Copying exactly, give the lines in the material below from the one with "camera: 60 degrees right, 20 degrees up" to the one with "(348, 165) = (366, 239): white", ends included, and nothing besides.

Provided records section start

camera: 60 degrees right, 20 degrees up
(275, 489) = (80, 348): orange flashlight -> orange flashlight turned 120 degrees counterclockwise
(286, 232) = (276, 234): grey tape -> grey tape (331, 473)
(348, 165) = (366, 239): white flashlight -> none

Provided records section end
Provided records section start

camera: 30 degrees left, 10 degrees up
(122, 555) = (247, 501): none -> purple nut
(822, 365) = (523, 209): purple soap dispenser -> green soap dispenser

Provided records section end

• Answer section
camera: 60 degrees right, 20 degrees up
(275, 489) = (80, 348): orange flashlight -> orange flashlight turned 120 degrees counterclockwise
(286, 232) = (276, 234): grey tape -> grey tape (331, 473)
(348, 165) = (366, 239): white flashlight -> none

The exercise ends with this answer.